Data under study →
────────────────
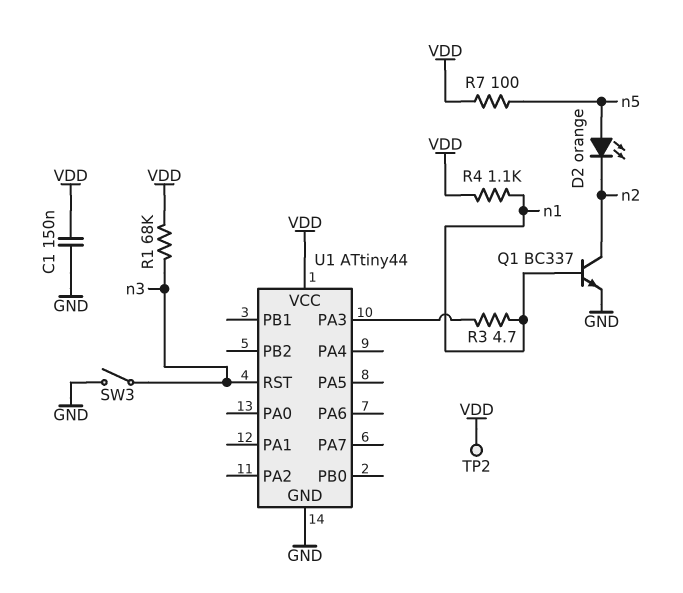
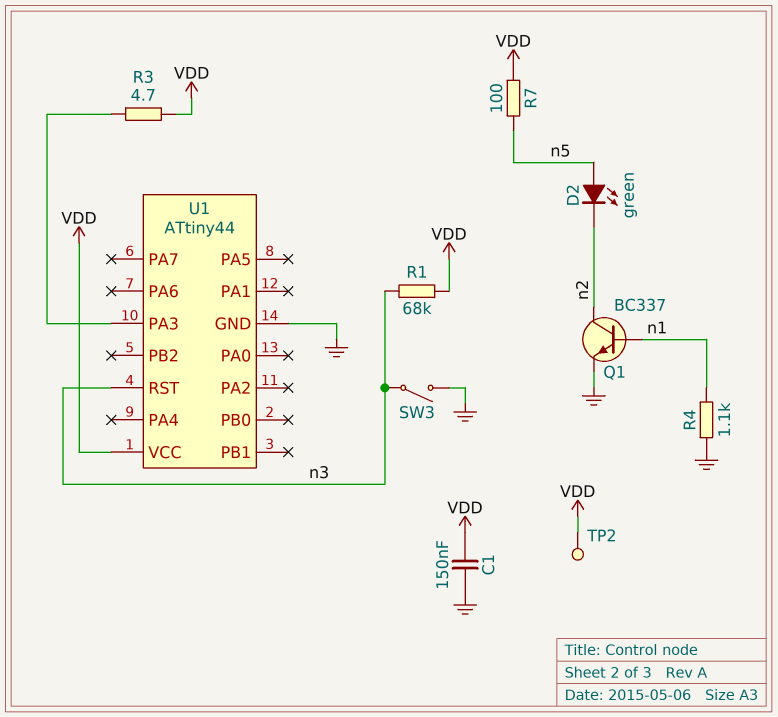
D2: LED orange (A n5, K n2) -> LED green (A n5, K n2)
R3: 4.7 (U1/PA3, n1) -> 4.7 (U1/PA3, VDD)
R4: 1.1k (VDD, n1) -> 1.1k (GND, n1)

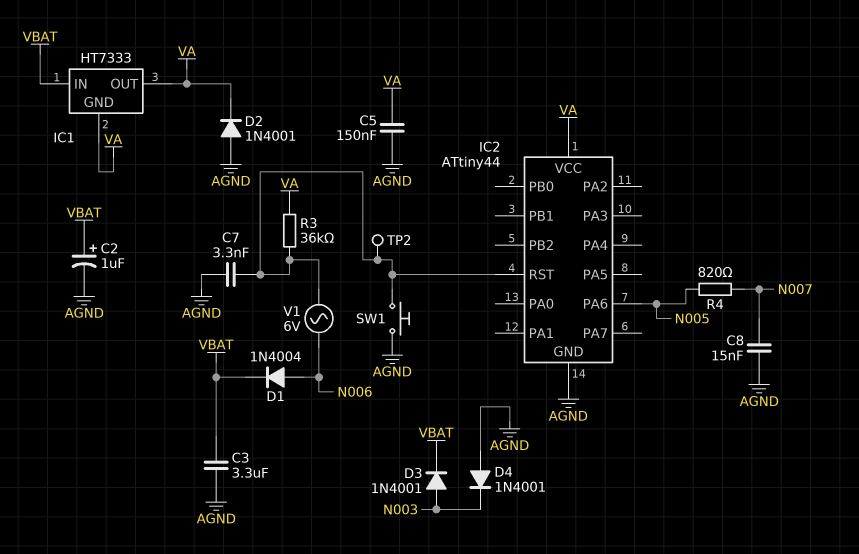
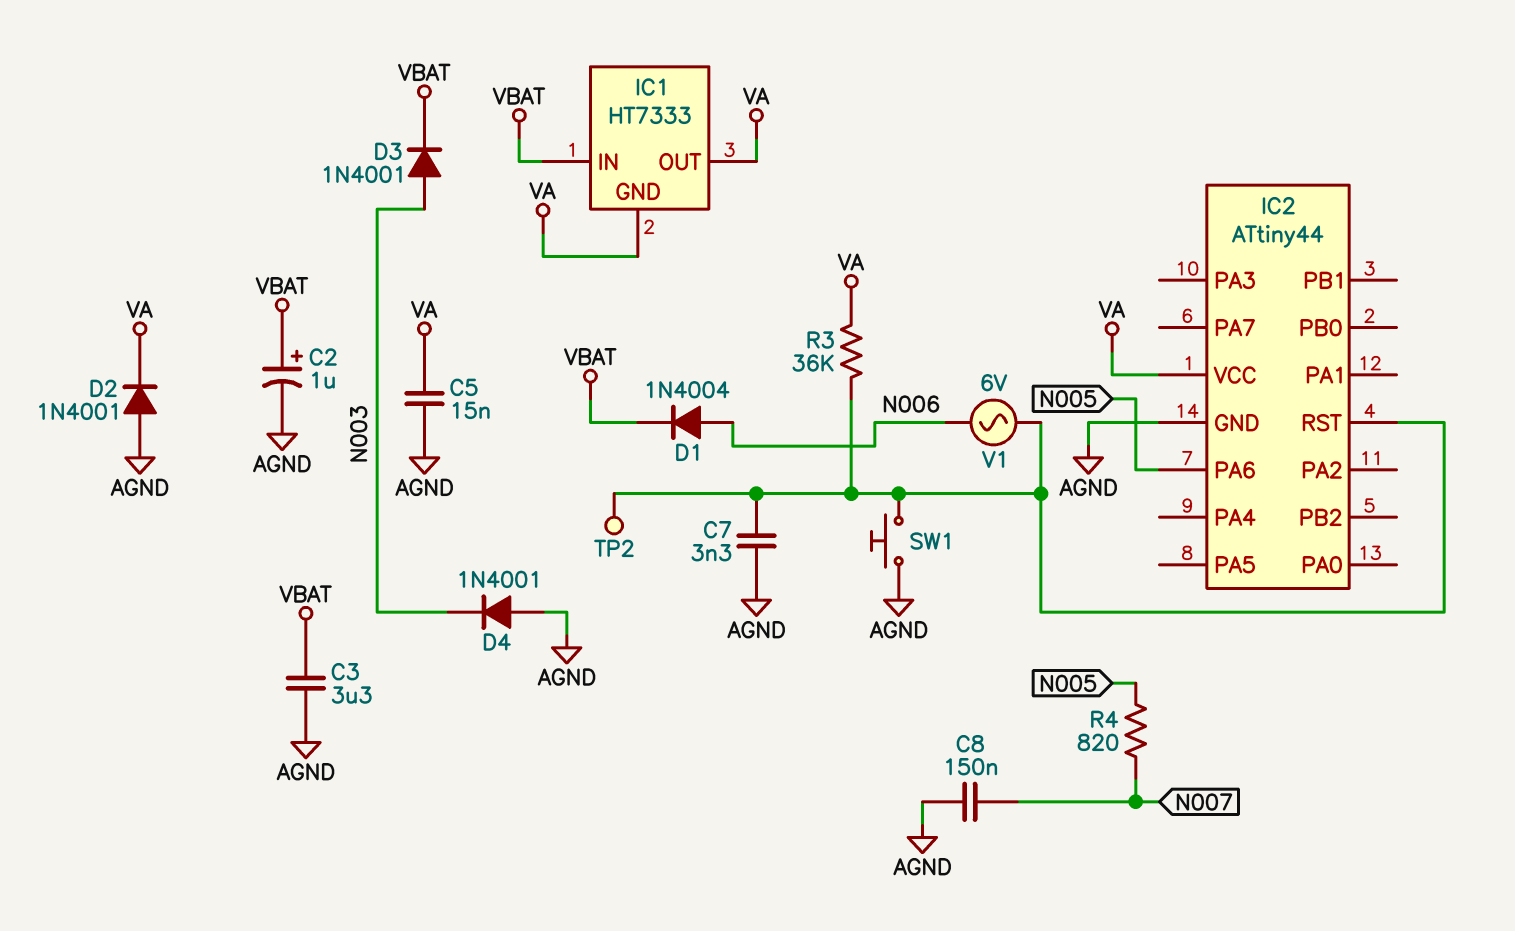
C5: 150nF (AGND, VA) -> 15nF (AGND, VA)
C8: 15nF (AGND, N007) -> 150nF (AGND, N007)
────────────────
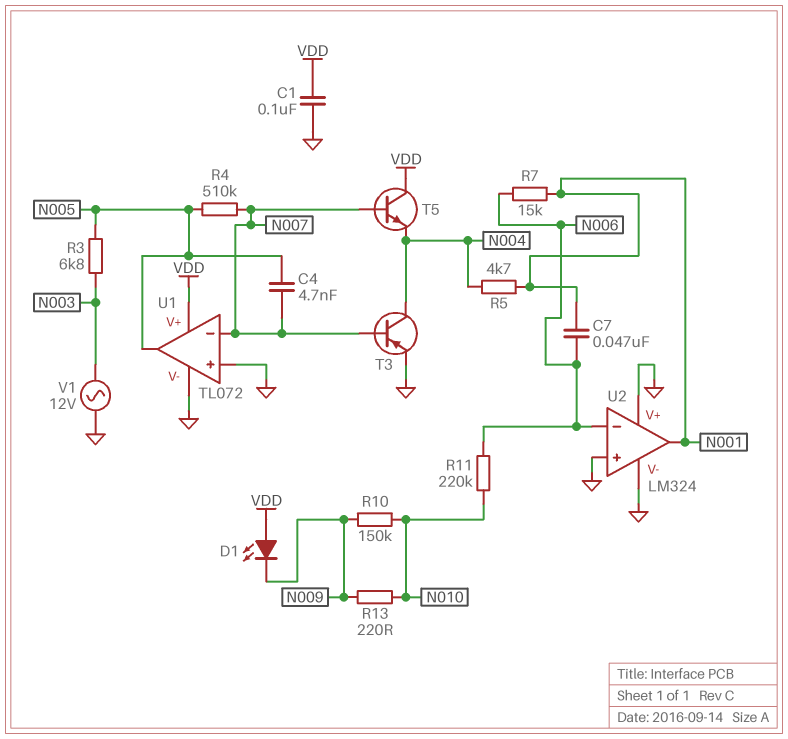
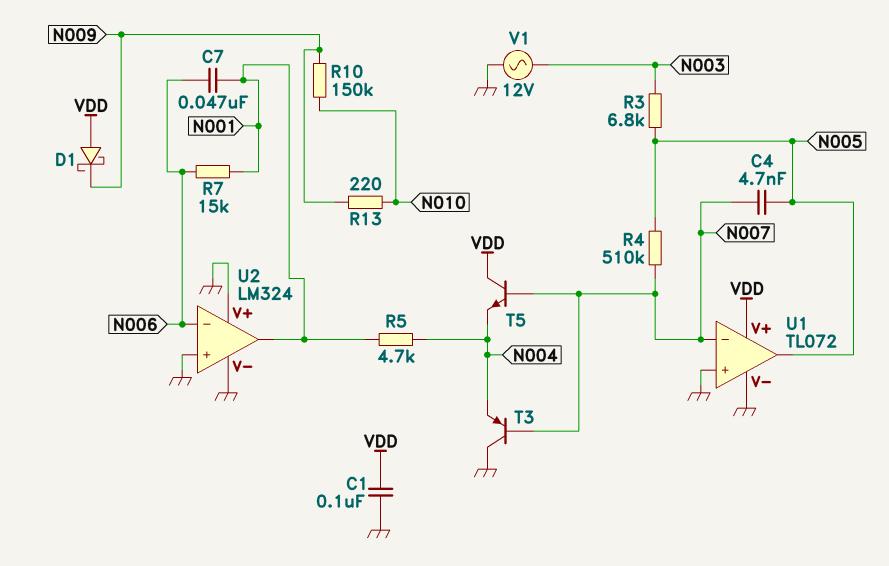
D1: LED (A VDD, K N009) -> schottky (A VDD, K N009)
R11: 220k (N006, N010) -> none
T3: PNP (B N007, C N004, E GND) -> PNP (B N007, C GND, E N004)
────────────────
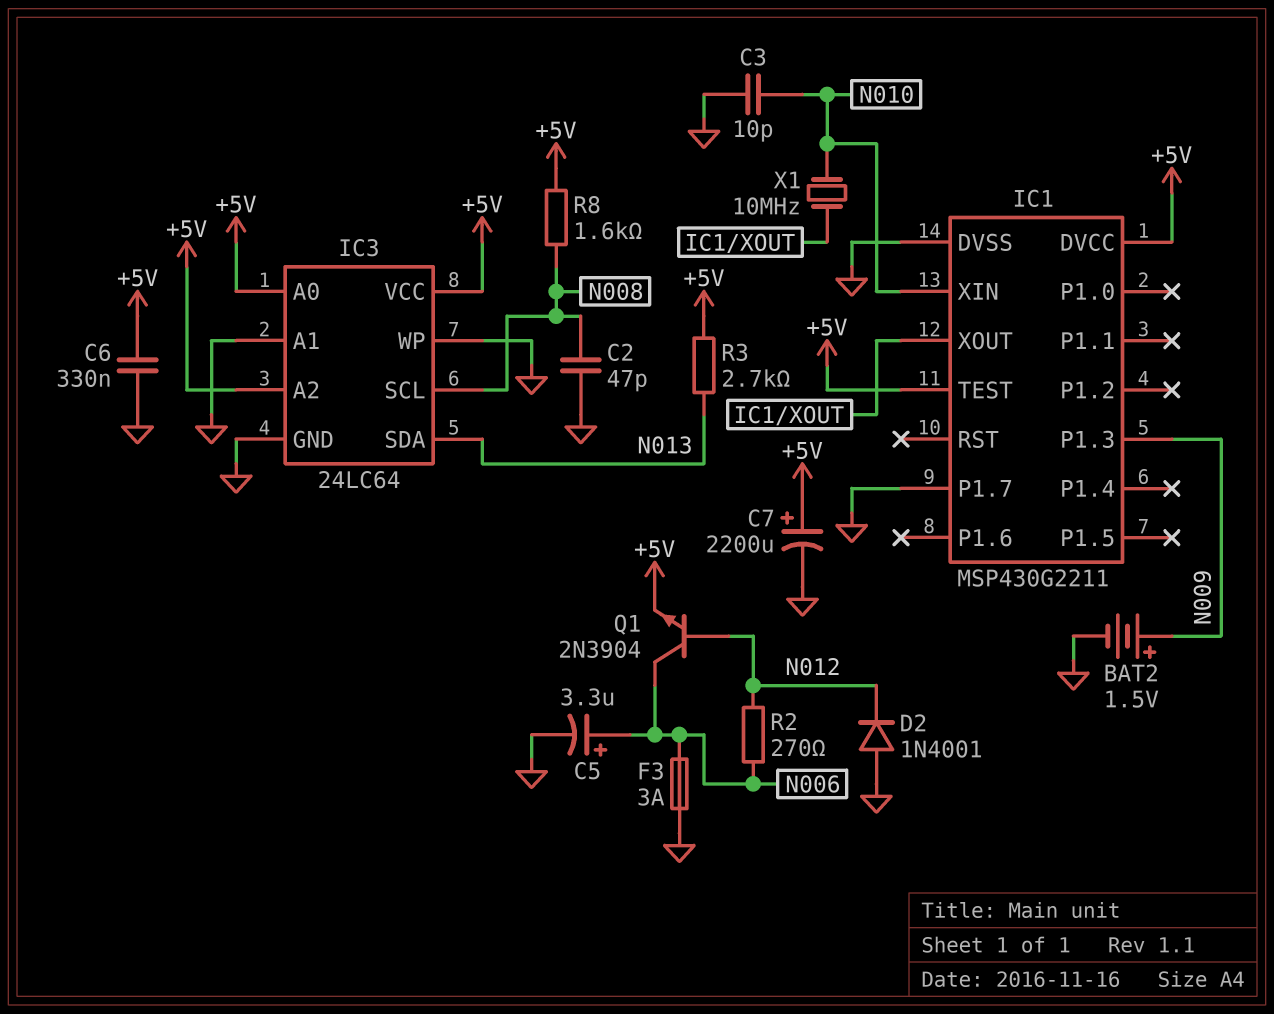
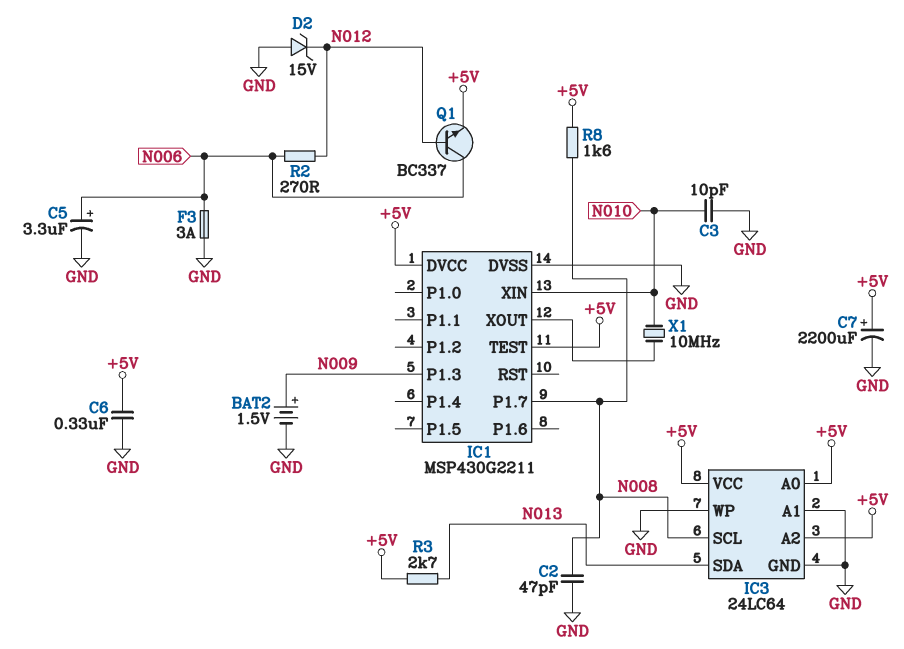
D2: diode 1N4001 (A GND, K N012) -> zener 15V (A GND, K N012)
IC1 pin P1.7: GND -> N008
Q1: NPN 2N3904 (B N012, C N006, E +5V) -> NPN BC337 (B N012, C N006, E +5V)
────────────────
Your answer should consist of the lines above between those holding "D2: LED orange" and "C8: 15nF (AGND, N007) -> 150nF (AGND, N007)", inclusive, reproduced word for word and without pictures.

D2: LED orange (A n5, K n2) -> LED green (A n5, K n2)
R3: 4.7 (U1/PA3, n1) -> 4.7 (U1/PA3, VDD)
R4: 1.1k (VDD, n1) -> 1.1k (GND, n1)

C5: 150nF (AGND, VA) -> 15nF (AGND, VA)
C8: 15nF (AGND, N007) -> 150nF (AGND, N007)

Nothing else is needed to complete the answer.